#### EXERCISE GOAL:
Write every line of the material again exactly, with no pictures in the copy.

#### RAW DATA:
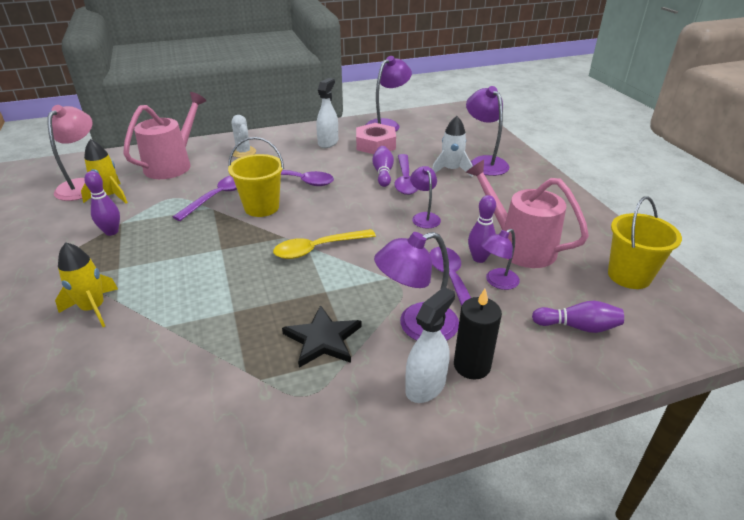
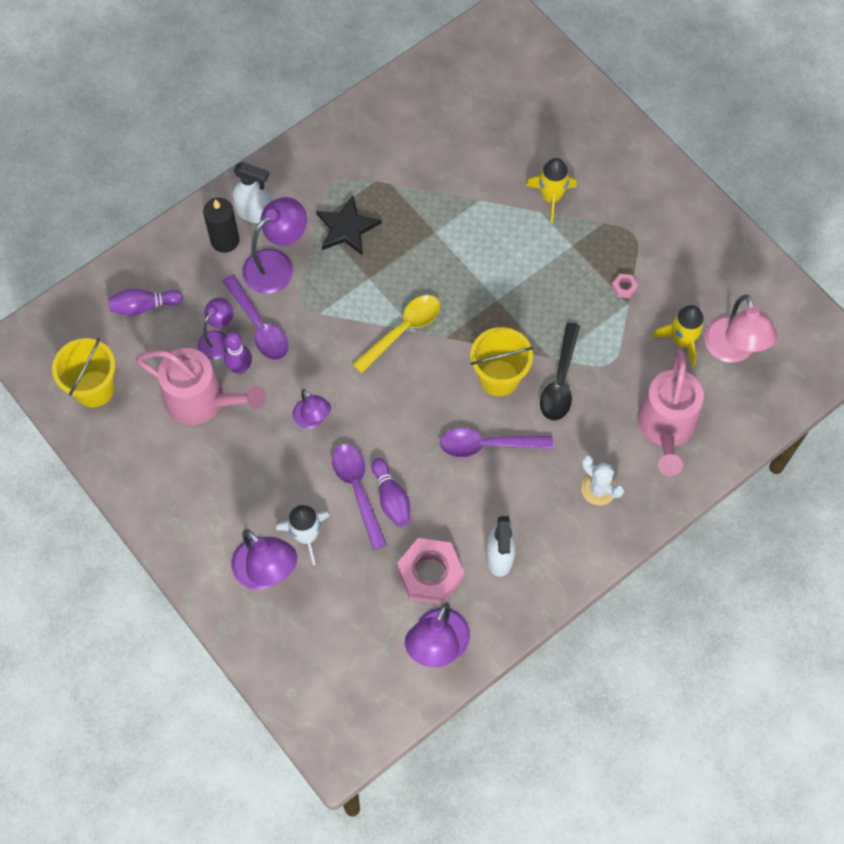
camera: 160 degrees right, 30 degrees up
(111, 232) = (624, 287): purple bowling pin -> pink nut
(218, 197) = (560, 381): purple spoon -> black spoon
(425, 386) = (255, 212): white spray bottle -> white spray bottle turned 90 degrees counterclockwise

#### RESULT:
camera: 160 degrees right, 30 degrees up
(111, 232) = (624, 287): purple bowling pin -> pink nut
(218, 197) = (560, 381): purple spoon -> black spoon
(425, 386) = (255, 212): white spray bottle -> white spray bottle turned 90 degrees counterclockwise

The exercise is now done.